_Try it_. Set each entry down verbatim, omitting images.

_Input material_.

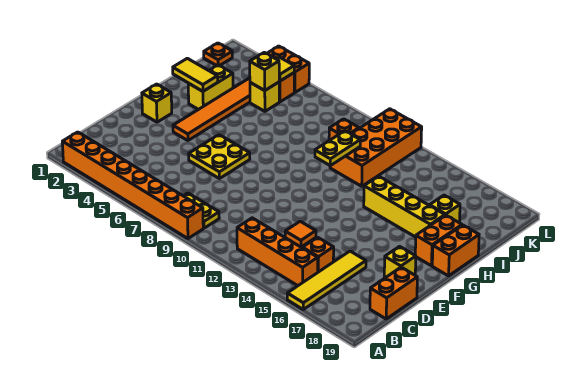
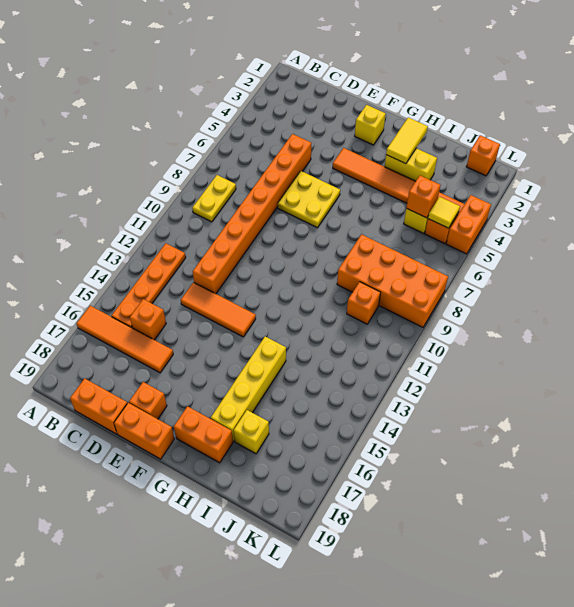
orange 1x8 brick [62,132,203,238] -> orange 1x8 brick moved to [193,134,312,294]
yellow 1x4 tile [287,251,366,309] -> orange 1x4 tile [77,306,173,373]
orange 1x4 brick [237,218,318,286] -> orange 1x4 plate [111,243,186,328]
orange 1x1 tile [285,221,316,247] -> orange 1x3 tile [181,282,256,337]
yellow 1x1 brick [384,246,416,278] -> orange 1x1 brick [129,382,167,419]
orange 1x2 brick [432,225,479,276] -> orange 1x2 brick moved to [114,403,174,459]
yellow 1x2 plate [315,131,360,166] -> none
orange 2x4 brick [330,109,422,186] -> orange 2x4 brick moved to [337,234,448,327]
yellow 1x1 brick [250,52,279,91] -> orange 1x1 brick [406,175,440,218]
orange 1x1 plate [204,43,232,66] -> orange 1x1 brick [467,135,500,176]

_Completed exercise_.
orange 1x8 brick [62,132,203,238] -> orange 1x8 brick moved to [193,134,312,294]
yellow 1x4 tile [287,251,366,309] -> orange 1x4 tile [77,306,173,373]
orange 1x4 brick [237,218,318,286] -> orange 1x4 plate [111,243,186,328]
orange 1x1 tile [285,221,316,247] -> orange 1x3 tile [181,282,256,337]
yellow 1x1 brick [384,246,416,278] -> orange 1x1 brick [129,382,167,419]
orange 1x2 brick [432,225,479,276] -> orange 1x2 brick moved to [114,403,174,459]
yellow 1x2 plate [315,131,360,166] -> none
orange 2x4 brick [330,109,422,186] -> orange 2x4 brick moved to [337,234,448,327]
yellow 1x1 brick [250,52,279,91] -> orange 1x1 brick [406,175,440,218]
orange 1x1 plate [204,43,232,66] -> orange 1x1 brick [467,135,500,176]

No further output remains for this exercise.